▶ _TASK STATEMENT_
Which lines of the data below contain "parking"? Please show them all.

▶ _EXERCISE MATERIAL_
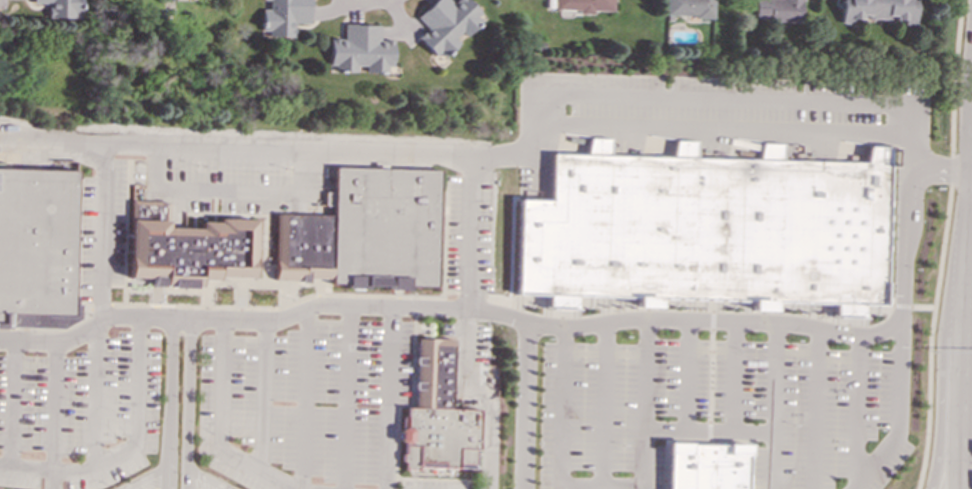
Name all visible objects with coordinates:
road: (362, 2)
building: (584, 5)
building: (62, 8)
building: (689, 8)
building: (778, 10)
building: (878, 10)
building: (283, 17)
building: (446, 24)
building: (360, 49)
parking lot: (748, 100)
road: (723, 128)
road: (520, 159)
road: (939, 169)
parking lot: (220, 171)
road: (228, 190)
building: (706, 230)
parking lot: (103, 231)
road: (102, 232)
building: (364, 232)
parking lot: (468, 234)
road: (468, 234)
road: (941, 244)
building: (188, 247)
road: (968, 247)
building: (37, 249)
road: (449, 310)
road: (898, 335)
parking lot: (467, 342)
road: (940, 363)
road: (686, 375)
road: (733, 376)
road: (170, 390)
road: (263, 396)
road: (95, 397)
road: (347, 398)
road: (390, 398)
road: (483, 398)
road: (304, 399)
road: (188, 403)
road: (604, 403)
road: (12, 404)
parking lot: (305, 404)
road: (644, 404)
road: (525, 405)
road: (774, 405)
road: (971, 407)
parking lot: (614, 409)
road: (814, 409)
parking lot: (816, 411)
road: (856, 412)
parking lot: (80, 413)
building: (437, 415)
road: (52, 416)
road: (220, 427)
road: (709, 431)
road: (560, 447)
road: (128, 448)
building: (707, 466)
road: (167, 475)
road: (148, 476)
road: (206, 479)
parking lot: (437, 485)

▶ _SOLVED EXERCISE_
parking lot: (748, 100)
parking lot: (220, 171)
parking lot: (103, 231)
parking lot: (468, 234)
parking lot: (467, 342)
parking lot: (305, 404)
parking lot: (614, 409)
parking lot: (816, 411)
parking lot: (80, 413)
parking lot: (437, 485)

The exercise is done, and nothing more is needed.